[Object correspondence data]
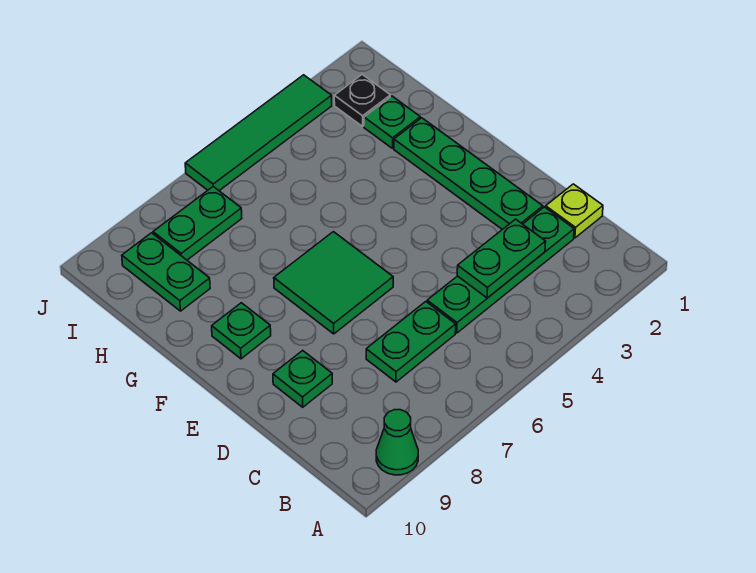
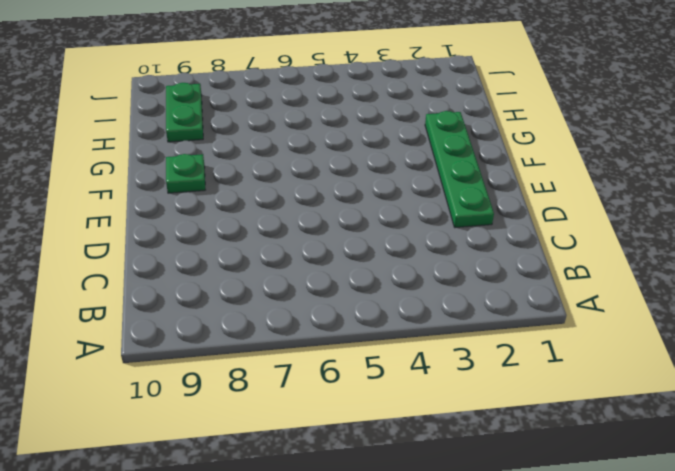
none -> green cone A9 level 1
none -> lime plate C1 level 1
none -> green plate C2:C5 level 1

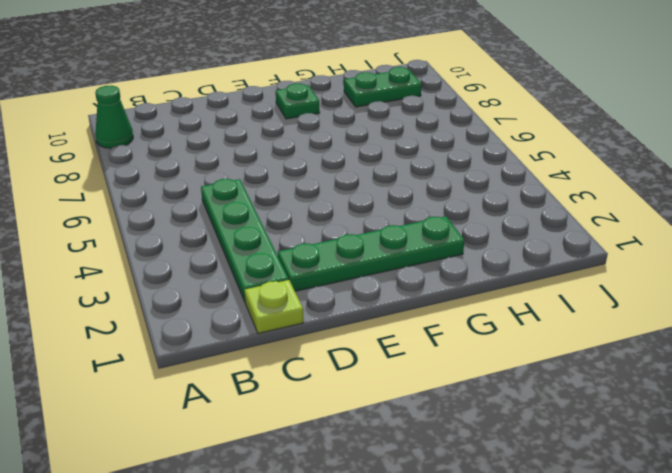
none -> green plate C6:C7 level 1
none -> green plate D9 level 1
none -> green tile E6:F7 level 1

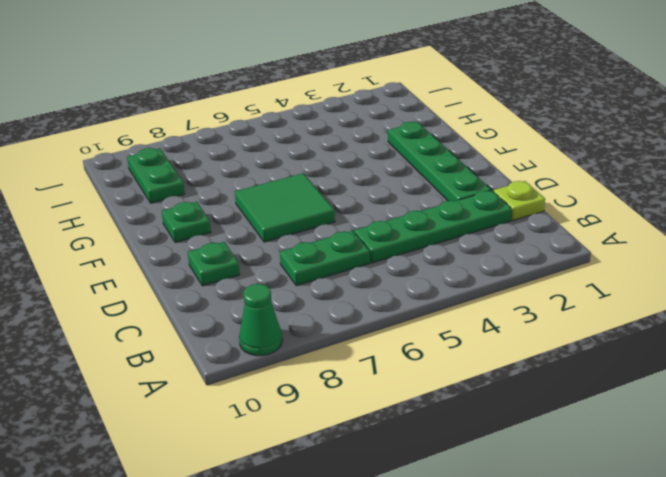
none -> green plate H2 level 1
none -> black plate I2 level 1
none -> green plate I7:I8 level 1

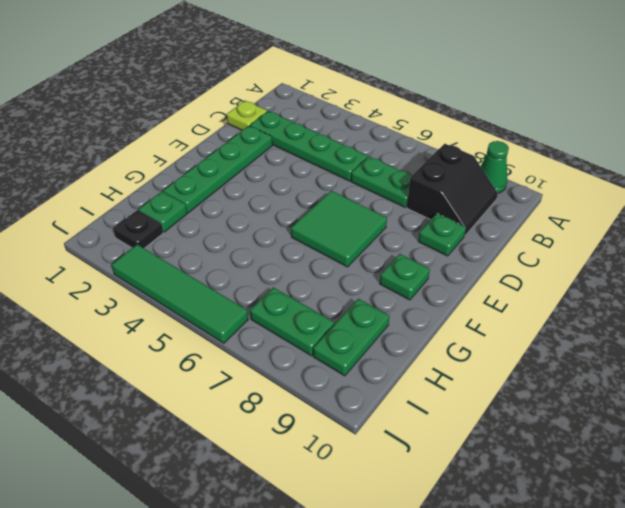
black slope B8:C9 level 1 top 8 -> none
none -> green plate C3:C4 level 2

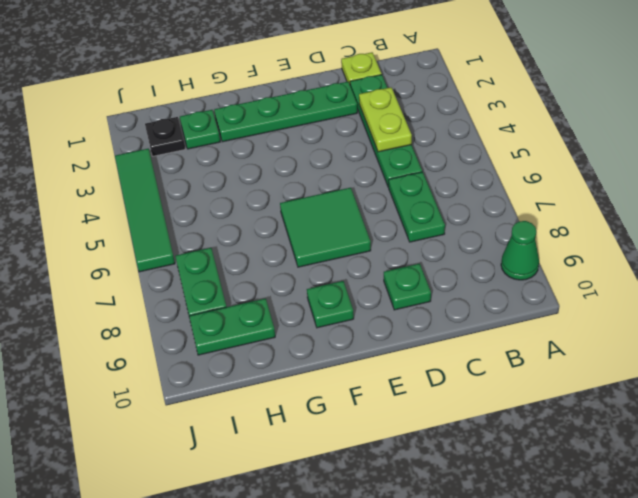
lime plate C3:C4 level 2 -> green plate C3:C4 level 2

TASK INSTRUCTIONS: Check each line of the data for "lime". Copy the lines where it turns up.

SOLUTION TO THE PROBLEM:
none -> lime plate C1 level 1
lime plate C3:C4 level 2 -> green plate C3:C4 level 2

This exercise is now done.